### SHORT EXERCISE
List every line in the entries below that contains the string "time", copying each such line in full.

### DATA FOR PROCESSING
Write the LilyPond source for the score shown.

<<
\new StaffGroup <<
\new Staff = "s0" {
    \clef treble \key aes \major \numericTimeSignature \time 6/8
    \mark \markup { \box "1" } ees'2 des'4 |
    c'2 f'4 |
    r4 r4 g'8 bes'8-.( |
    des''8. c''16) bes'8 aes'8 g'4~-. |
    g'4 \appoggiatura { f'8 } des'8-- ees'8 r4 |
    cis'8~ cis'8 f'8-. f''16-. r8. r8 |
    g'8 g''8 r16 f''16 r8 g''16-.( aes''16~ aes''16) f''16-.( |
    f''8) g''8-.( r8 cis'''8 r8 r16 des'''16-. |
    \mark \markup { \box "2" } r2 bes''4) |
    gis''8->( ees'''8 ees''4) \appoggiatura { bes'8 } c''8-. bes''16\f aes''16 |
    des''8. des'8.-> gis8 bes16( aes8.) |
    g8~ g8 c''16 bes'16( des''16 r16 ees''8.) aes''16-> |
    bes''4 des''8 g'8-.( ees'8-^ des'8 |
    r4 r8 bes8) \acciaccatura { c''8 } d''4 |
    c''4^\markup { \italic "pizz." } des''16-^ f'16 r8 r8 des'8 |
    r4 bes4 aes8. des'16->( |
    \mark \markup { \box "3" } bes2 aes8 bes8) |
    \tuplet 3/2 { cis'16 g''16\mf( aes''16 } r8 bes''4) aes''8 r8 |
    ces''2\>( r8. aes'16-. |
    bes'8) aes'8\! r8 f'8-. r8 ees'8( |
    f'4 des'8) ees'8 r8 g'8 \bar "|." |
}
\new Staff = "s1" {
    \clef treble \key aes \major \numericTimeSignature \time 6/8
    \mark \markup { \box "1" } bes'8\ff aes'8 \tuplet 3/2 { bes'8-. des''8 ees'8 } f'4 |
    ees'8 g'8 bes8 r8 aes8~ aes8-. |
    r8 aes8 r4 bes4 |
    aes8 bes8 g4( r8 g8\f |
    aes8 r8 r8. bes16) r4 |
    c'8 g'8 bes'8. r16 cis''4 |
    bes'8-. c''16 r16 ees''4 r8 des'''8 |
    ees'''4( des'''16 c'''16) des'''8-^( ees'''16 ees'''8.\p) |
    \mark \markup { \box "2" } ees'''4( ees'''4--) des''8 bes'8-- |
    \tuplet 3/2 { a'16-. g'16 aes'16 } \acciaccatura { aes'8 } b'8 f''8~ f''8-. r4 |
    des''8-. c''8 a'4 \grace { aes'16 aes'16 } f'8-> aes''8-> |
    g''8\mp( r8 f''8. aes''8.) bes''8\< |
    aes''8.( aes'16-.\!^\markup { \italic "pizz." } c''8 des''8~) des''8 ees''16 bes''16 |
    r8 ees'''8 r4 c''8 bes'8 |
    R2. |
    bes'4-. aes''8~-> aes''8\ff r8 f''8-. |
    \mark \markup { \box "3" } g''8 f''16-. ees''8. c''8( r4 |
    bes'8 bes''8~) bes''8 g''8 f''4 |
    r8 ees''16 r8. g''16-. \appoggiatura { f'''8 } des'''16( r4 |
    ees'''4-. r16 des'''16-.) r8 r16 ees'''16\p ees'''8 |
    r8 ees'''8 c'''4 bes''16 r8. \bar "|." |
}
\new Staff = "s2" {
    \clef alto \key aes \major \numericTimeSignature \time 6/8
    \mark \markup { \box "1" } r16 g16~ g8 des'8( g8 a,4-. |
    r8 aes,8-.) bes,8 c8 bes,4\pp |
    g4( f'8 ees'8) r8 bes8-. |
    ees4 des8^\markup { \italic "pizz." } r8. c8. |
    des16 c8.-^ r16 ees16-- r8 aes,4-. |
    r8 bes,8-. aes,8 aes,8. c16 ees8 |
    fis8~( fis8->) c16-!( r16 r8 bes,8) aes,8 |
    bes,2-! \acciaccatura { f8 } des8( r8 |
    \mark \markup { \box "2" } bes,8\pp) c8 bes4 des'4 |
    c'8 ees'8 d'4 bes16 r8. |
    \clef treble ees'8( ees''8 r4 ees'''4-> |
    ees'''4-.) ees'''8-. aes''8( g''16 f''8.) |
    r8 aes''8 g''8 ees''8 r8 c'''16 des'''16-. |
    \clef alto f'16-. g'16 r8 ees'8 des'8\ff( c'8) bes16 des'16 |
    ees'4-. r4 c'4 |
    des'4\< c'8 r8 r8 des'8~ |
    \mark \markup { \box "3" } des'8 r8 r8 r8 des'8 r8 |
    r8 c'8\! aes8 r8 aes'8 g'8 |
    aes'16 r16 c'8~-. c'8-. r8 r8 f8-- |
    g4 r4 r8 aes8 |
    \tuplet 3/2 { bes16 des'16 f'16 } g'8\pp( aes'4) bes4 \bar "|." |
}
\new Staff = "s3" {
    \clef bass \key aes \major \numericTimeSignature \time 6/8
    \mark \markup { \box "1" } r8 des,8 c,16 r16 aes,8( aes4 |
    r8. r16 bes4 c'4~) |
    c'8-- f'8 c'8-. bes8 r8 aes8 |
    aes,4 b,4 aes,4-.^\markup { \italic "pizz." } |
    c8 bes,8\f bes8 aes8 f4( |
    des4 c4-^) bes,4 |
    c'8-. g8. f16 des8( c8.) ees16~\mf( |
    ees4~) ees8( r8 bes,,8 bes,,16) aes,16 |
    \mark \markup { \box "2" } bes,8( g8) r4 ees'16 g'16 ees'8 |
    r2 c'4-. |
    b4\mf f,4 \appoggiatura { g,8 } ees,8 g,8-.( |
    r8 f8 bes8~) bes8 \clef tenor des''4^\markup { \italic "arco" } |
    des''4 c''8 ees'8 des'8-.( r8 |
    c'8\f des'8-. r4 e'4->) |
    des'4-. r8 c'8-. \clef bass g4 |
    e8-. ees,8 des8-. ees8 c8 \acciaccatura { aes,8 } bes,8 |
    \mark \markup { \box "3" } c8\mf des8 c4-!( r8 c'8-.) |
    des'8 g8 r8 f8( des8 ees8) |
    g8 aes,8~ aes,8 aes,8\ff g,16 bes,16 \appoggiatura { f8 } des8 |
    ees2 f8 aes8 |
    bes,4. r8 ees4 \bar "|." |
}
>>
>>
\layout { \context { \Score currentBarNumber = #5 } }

### RESULT
    \clef treble \key aes \major \numericTimeSignature \time 6/8
    \clef treble \key aes \major \numericTimeSignature \time 6/8
    \clef alto \key aes \major \numericTimeSignature \time 6/8
    \clef bass \key aes \major \numericTimeSignature \time 6/8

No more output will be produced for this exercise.